Your instructions. Reproduce the full listing as it stands. Images do not belong in the copy.

Dataset section.

_____

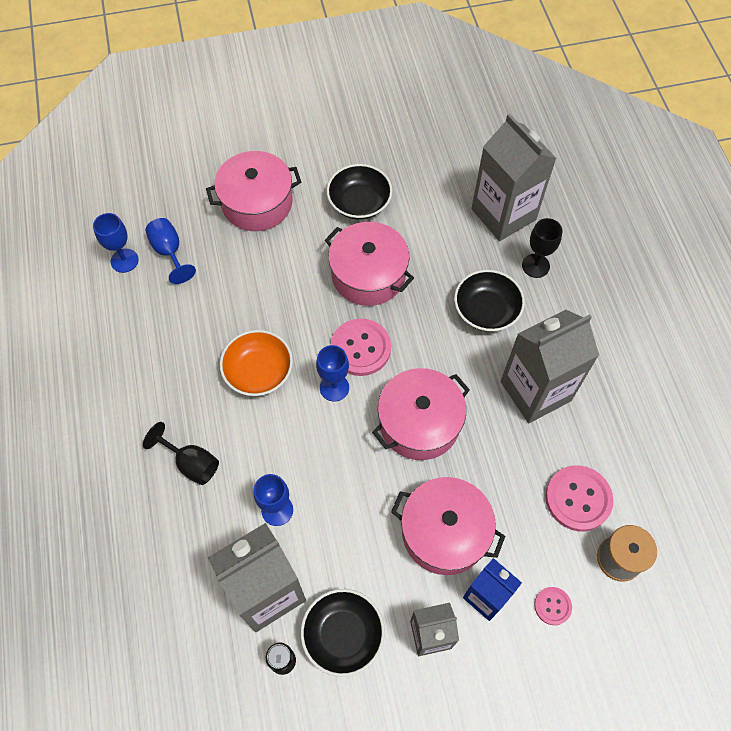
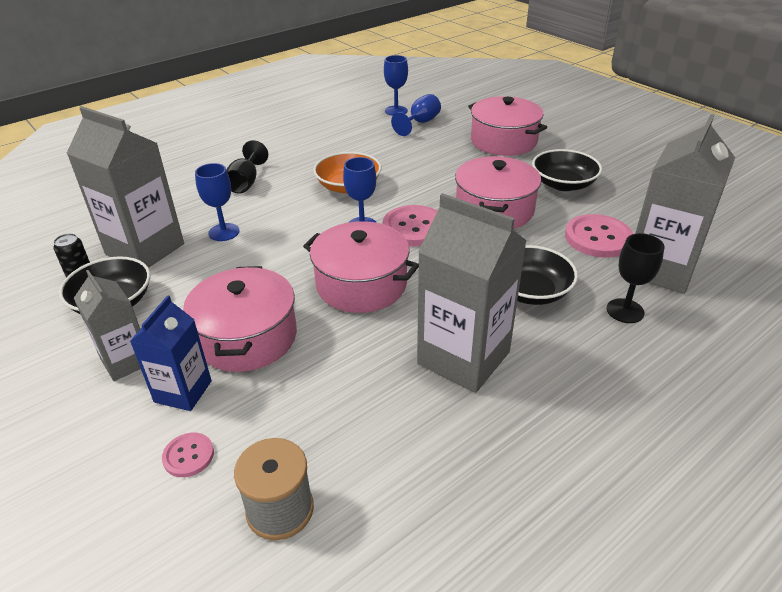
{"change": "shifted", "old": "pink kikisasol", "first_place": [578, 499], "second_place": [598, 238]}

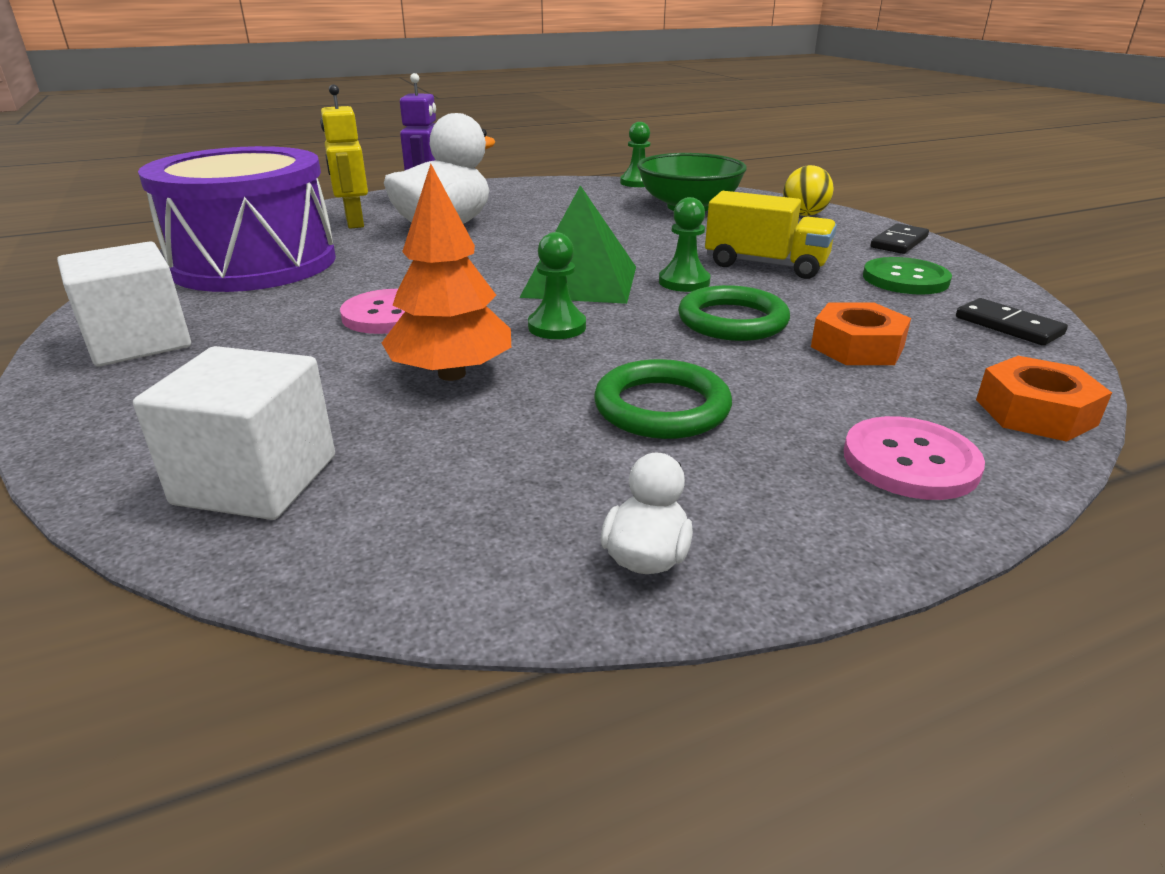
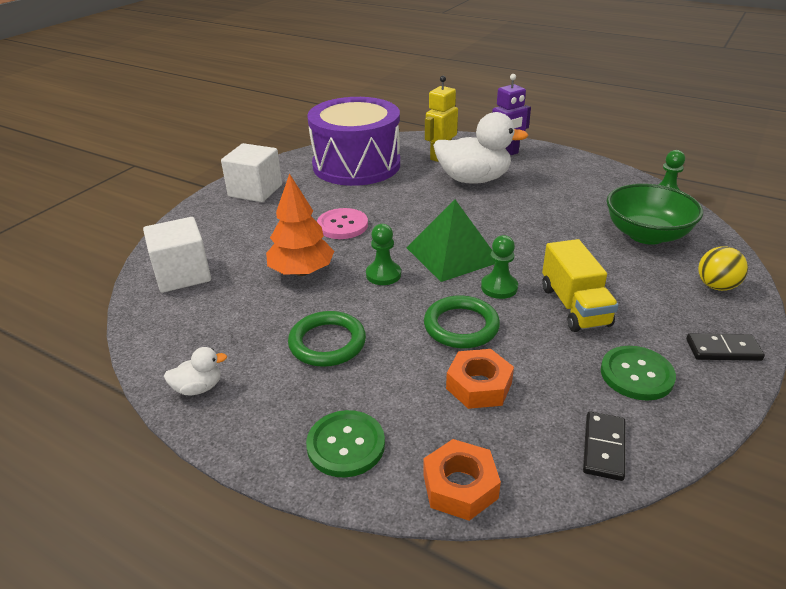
{"change": "repainted", "old": "pink kikisasol", "new": "green kikisasol", "first_place": [910, 461], "second_place": [346, 445]}

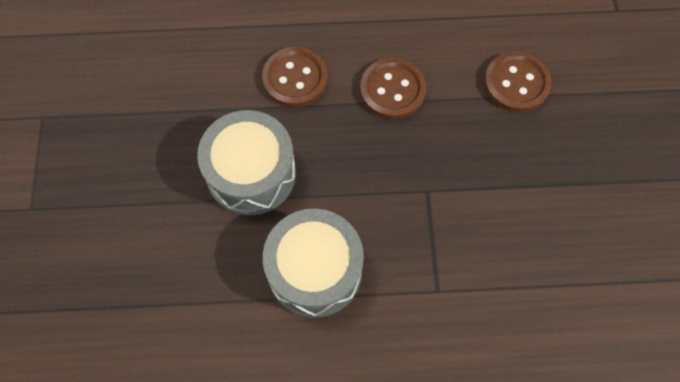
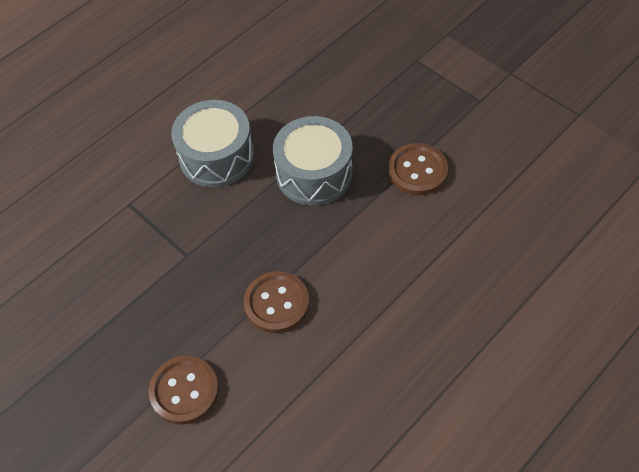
{"change": "shifted", "old": "brown kikisasol", "first_place": [295, 78], "second_place": [417, 171]}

_____

Solution for this exercise.
{"change": "shifted", "old": "pink kikisasol", "first_place": [578, 499], "second_place": [598, 238]}

{"change": "repainted", "old": "pink kikisasol", "new": "green kikisasol", "first_place": [910, 461], "second_place": [346, 445]}

{"change": "shifted", "old": "brown kikisasol", "first_place": [295, 78], "second_place": [417, 171]}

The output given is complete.